**EXERCISE GOAL:** Your answer is to be the exact text of the lines from the one containing "(406, 104) = (127, 405): white shoe -> none" through the final line of the entries, restated in full, with pictures omitted.

**SUPPLIED INFORMATION:**
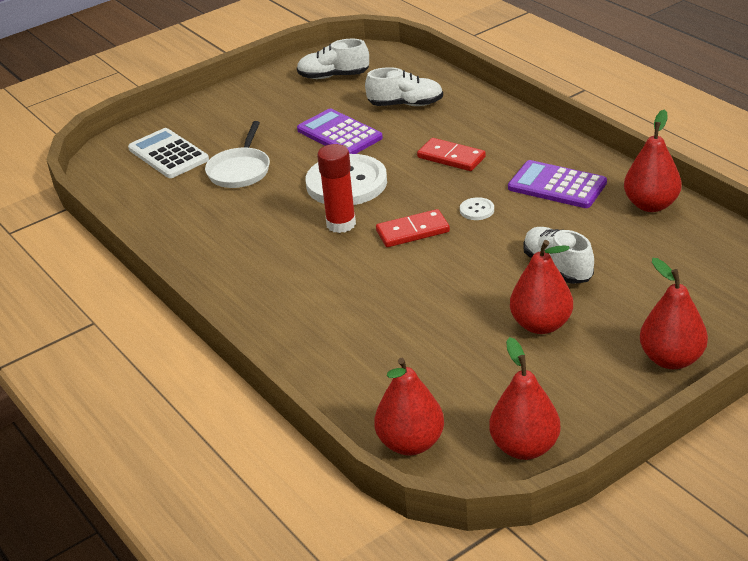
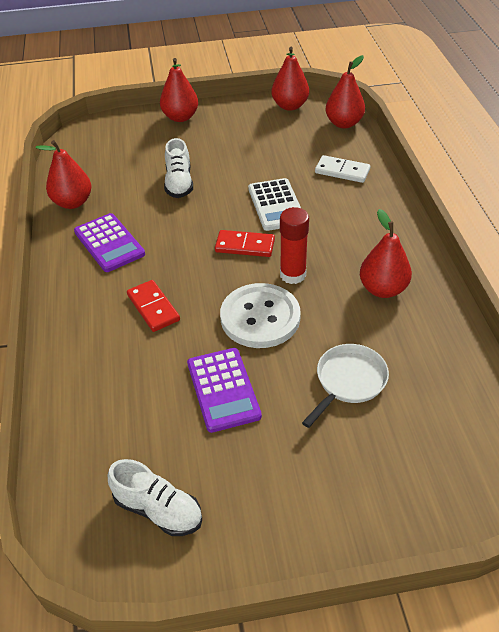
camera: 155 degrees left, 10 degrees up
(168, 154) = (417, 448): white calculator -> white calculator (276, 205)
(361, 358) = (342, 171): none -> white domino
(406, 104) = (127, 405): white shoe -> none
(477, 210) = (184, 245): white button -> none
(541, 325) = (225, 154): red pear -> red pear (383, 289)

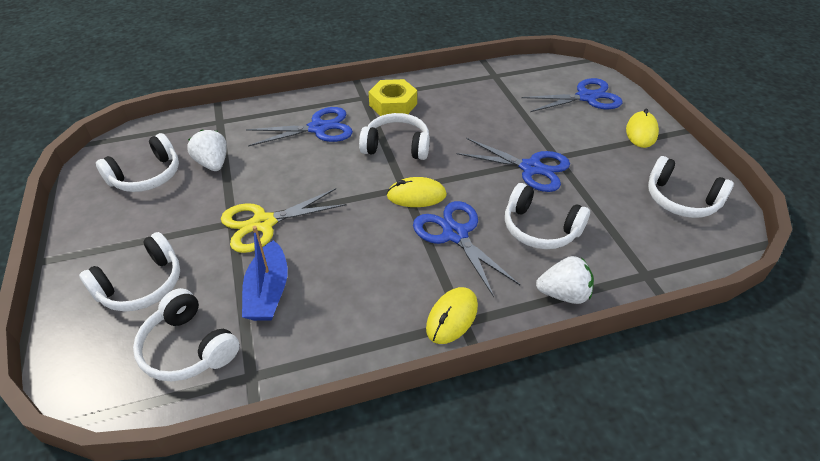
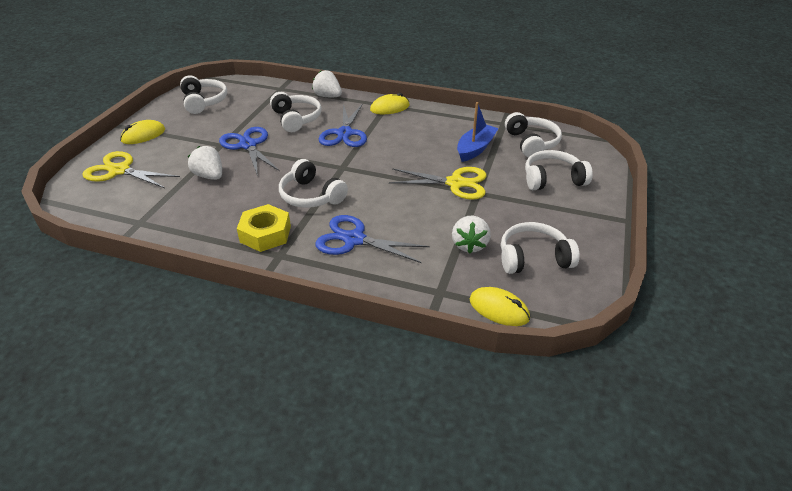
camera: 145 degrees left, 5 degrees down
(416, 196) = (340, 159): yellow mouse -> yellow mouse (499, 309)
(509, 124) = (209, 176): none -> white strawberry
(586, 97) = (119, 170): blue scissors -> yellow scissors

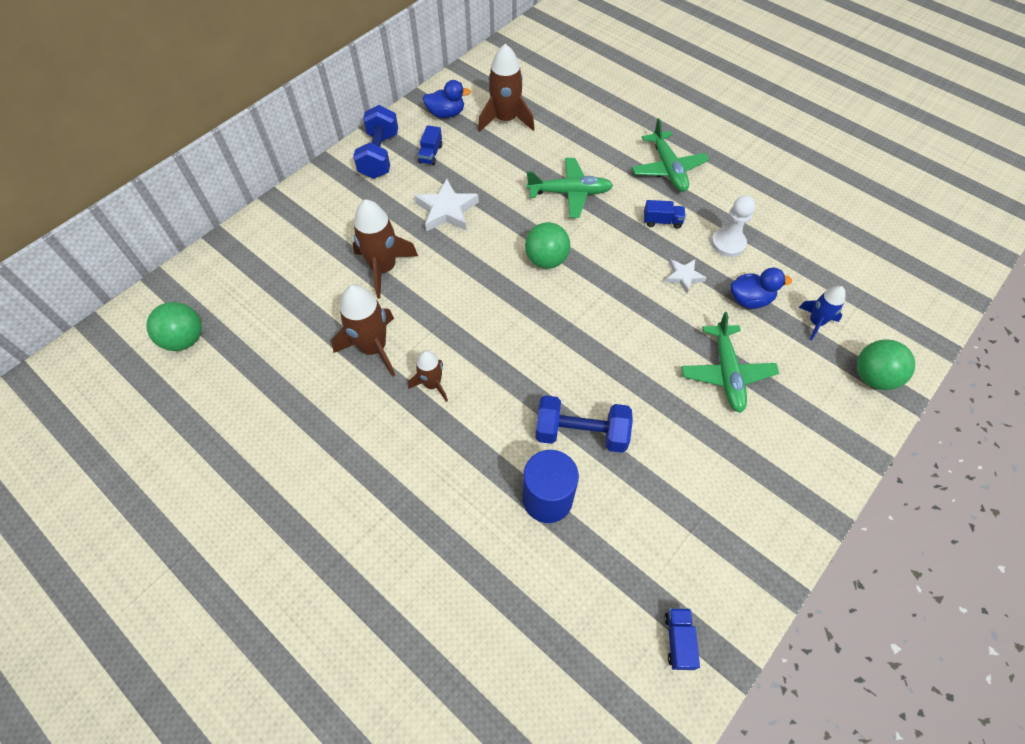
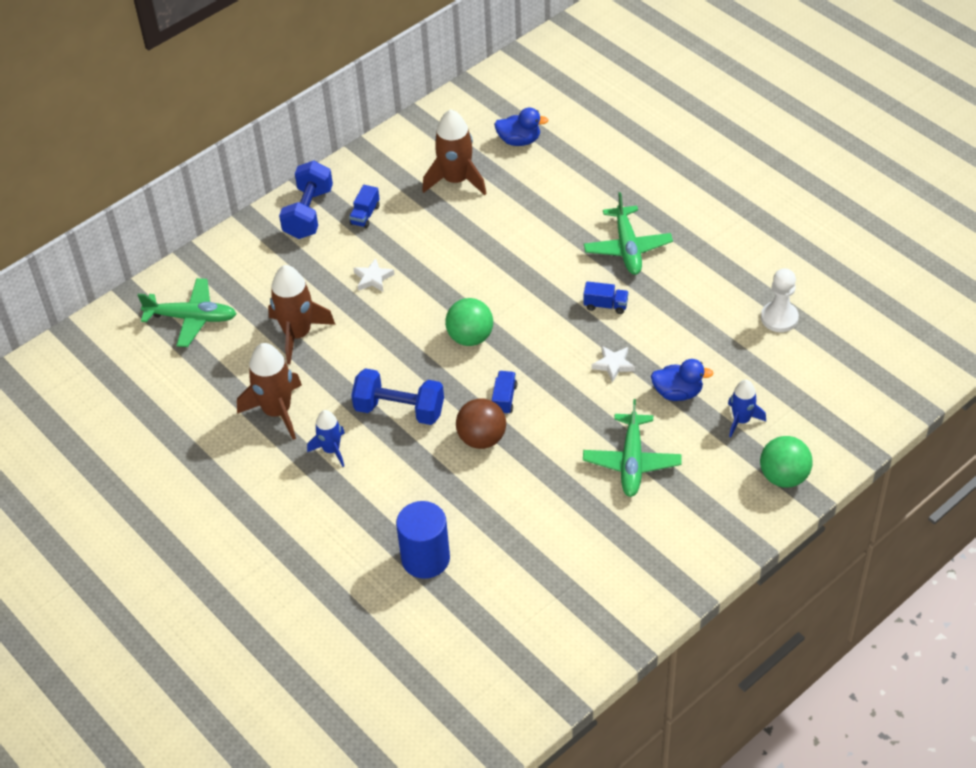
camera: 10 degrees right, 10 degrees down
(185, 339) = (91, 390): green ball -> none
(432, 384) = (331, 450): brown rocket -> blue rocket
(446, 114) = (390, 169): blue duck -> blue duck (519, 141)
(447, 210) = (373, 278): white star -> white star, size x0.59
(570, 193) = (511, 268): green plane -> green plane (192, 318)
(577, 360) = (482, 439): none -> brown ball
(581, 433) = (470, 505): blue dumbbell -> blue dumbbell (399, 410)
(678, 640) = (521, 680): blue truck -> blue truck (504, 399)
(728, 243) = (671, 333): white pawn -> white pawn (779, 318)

**THE ANSWER:**
(406, 104) = (127, 405): white shoe -> none
(477, 210) = (184, 245): white button -> none
(541, 325) = (225, 154): red pear -> red pear (383, 289)

camera: 145 degrees left, 5 degrees down
(416, 196) = (340, 159): yellow mouse -> yellow mouse (499, 309)
(509, 124) = (209, 176): none -> white strawberry
(586, 97) = (119, 170): blue scissors -> yellow scissors

camera: 10 degrees right, 10 degrees down
(185, 339) = (91, 390): green ball -> none
(432, 384) = (331, 450): brown rocket -> blue rocket
(446, 114) = (390, 169): blue duck -> blue duck (519, 141)
(447, 210) = (373, 278): white star -> white star, size x0.59
(570, 193) = (511, 268): green plane -> green plane (192, 318)
(577, 360) = (482, 439): none -> brown ball
(581, 433) = (470, 505): blue dumbbell -> blue dumbbell (399, 410)
(678, 640) = (521, 680): blue truck -> blue truck (504, 399)
(728, 243) = (671, 333): white pawn -> white pawn (779, 318)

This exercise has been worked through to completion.